Dataset items:
>>>

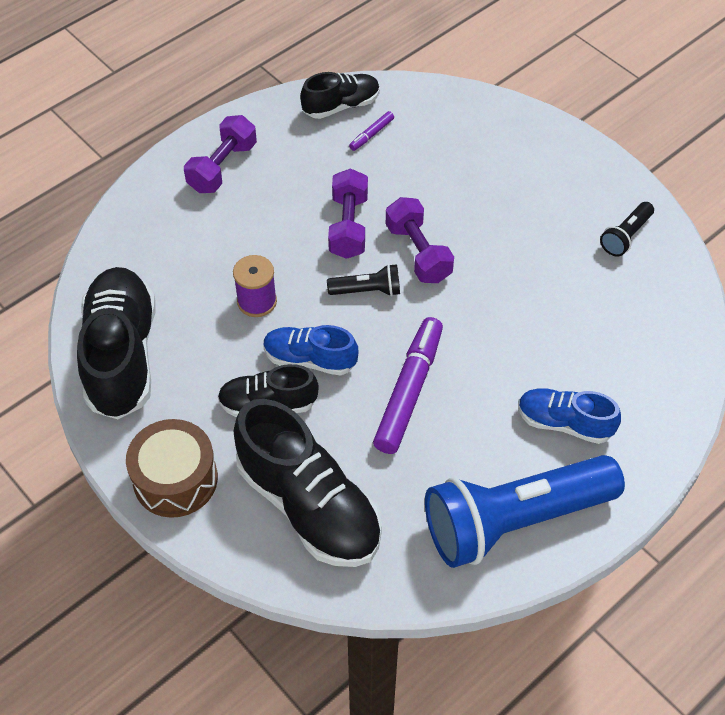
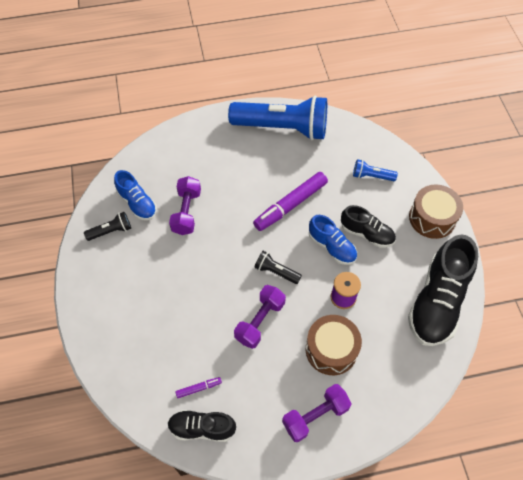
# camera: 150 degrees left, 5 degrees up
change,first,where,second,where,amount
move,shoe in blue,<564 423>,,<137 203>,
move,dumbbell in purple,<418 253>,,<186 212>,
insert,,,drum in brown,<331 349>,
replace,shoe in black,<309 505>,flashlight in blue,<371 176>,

<<<

EXERCISE PROMPT: Could the entries above be printed again exactly, apart from the pictures?

RESULT FOR THIS TASK:
# camera: 150 degrees left, 5 degrees up
change,first,where,second,where,amount
move,shoe in blue,<564 423>,,<137 203>,
move,dumbbell in purple,<418 253>,,<186 212>,
insert,,,drum in brown,<331 349>,
replace,shoe in black,<309 505>,flashlight in blue,<371 176>,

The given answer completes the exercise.